--- Data to examine ---
________________________________________
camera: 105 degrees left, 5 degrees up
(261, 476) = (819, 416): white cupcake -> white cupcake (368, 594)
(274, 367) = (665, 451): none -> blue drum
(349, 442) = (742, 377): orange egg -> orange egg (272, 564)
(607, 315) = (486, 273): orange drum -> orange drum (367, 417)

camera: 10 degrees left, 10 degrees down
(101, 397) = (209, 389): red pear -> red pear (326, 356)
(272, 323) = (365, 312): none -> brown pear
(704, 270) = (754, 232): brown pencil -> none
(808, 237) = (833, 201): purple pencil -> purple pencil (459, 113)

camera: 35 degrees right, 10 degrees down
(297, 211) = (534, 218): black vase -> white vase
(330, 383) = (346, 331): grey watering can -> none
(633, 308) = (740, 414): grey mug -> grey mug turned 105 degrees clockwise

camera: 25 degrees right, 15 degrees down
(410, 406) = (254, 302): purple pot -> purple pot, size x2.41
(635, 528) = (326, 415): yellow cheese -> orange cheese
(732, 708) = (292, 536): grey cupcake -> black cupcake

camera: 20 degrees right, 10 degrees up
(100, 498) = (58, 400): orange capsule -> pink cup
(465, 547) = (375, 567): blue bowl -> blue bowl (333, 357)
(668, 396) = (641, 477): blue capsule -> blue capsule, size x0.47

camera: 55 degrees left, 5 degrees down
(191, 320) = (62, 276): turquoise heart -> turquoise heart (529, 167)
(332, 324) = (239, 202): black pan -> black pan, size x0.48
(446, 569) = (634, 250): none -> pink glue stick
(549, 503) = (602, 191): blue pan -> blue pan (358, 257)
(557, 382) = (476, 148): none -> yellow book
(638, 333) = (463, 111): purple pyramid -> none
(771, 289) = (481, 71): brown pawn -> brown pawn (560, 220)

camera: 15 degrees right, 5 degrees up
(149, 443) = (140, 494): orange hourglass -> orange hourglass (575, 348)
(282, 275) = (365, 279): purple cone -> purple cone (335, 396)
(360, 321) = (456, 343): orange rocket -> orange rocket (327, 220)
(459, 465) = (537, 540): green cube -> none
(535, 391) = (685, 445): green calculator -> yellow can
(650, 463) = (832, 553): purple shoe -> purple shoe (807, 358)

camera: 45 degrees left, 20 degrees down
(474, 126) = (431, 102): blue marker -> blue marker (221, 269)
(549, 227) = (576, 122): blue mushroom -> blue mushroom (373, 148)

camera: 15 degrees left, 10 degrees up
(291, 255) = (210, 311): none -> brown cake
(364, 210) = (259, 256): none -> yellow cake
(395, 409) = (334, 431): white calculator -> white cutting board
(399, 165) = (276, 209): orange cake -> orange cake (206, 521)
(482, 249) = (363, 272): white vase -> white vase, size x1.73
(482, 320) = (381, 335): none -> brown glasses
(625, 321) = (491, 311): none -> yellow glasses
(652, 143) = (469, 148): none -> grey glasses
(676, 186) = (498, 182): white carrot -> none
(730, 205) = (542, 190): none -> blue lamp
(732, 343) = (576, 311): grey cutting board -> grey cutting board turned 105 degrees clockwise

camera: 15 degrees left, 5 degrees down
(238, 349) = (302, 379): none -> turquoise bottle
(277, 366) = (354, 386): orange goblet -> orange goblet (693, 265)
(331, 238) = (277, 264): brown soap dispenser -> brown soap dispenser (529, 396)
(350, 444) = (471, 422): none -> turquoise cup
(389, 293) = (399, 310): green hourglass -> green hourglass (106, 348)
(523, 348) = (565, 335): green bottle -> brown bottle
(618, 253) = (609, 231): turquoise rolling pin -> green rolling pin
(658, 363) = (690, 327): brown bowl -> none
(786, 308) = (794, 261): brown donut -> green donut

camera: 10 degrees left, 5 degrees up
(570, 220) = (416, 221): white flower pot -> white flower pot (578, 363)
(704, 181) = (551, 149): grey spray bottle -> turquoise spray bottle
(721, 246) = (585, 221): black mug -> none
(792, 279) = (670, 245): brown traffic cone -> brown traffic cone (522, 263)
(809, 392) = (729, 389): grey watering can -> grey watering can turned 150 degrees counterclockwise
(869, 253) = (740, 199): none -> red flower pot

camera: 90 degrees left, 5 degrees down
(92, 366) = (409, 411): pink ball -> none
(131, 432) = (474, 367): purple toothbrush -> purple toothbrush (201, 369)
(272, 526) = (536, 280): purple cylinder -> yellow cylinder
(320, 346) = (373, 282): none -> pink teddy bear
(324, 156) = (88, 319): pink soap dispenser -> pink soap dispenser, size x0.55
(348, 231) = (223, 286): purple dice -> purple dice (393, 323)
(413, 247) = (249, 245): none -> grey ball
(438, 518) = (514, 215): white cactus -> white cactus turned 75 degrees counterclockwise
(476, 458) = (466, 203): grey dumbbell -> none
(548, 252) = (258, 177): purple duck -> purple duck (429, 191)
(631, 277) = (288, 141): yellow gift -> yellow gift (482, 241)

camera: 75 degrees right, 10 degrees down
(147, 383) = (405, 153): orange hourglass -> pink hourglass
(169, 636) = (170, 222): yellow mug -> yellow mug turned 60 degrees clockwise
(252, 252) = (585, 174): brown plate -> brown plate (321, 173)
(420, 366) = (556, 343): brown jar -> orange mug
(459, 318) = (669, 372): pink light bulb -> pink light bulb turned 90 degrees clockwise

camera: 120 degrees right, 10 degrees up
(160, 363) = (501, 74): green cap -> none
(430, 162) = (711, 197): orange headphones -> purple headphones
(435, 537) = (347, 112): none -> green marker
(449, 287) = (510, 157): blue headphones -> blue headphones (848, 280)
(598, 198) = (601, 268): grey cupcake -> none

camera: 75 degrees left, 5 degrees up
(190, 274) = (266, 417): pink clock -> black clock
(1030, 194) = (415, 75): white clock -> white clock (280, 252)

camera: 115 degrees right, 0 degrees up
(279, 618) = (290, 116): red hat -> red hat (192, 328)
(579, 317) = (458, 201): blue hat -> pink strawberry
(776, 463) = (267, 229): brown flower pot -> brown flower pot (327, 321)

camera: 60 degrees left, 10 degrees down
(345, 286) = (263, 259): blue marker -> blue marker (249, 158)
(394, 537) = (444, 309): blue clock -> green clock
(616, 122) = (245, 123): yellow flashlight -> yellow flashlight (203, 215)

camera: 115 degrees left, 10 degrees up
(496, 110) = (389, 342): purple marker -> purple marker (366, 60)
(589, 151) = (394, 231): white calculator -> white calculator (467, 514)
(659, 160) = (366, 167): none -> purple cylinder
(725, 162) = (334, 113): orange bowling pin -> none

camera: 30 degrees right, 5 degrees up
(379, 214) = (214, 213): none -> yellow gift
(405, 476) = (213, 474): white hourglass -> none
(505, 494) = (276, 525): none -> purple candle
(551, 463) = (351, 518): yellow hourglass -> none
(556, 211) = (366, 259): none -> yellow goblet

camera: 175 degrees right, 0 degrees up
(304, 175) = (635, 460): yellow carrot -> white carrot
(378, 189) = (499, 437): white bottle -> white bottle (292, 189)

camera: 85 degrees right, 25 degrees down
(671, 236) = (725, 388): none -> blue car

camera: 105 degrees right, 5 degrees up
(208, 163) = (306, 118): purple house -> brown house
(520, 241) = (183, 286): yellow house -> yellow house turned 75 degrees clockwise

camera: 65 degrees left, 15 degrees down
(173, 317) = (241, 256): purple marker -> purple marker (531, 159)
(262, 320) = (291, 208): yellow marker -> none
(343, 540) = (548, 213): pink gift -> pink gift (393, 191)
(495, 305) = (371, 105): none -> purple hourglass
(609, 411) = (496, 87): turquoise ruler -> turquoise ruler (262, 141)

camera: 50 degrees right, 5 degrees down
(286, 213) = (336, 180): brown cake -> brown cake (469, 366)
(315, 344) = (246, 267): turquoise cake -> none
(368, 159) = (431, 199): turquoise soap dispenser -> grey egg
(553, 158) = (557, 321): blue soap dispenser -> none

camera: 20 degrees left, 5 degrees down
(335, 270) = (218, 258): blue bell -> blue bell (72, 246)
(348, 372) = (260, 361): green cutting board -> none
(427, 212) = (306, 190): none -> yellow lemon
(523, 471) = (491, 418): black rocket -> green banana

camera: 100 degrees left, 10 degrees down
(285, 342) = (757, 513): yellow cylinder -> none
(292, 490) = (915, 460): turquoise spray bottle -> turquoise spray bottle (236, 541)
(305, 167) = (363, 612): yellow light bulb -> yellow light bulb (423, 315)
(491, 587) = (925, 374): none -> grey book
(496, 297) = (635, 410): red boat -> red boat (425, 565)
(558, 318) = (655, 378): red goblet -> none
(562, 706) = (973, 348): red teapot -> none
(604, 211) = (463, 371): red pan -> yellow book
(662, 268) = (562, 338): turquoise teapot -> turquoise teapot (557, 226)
________________________________________
--- Task directions ---
Above are the records; copy exactly the lines from the line with "(771, 289) = (481, 71): brown" through the line with "(535, 391) = (685, 445): green", both included.

--- Result of the task ---
(771, 289) = (481, 71): brown pawn -> brown pawn (560, 220)

camera: 15 degrees right, 5 degrees up
(149, 443) = (140, 494): orange hourglass -> orange hourglass (575, 348)
(282, 275) = (365, 279): purple cone -> purple cone (335, 396)
(360, 321) = (456, 343): orange rocket -> orange rocket (327, 220)
(459, 465) = (537, 540): green cube -> none
(535, 391) = (685, 445): green calculator -> yellow can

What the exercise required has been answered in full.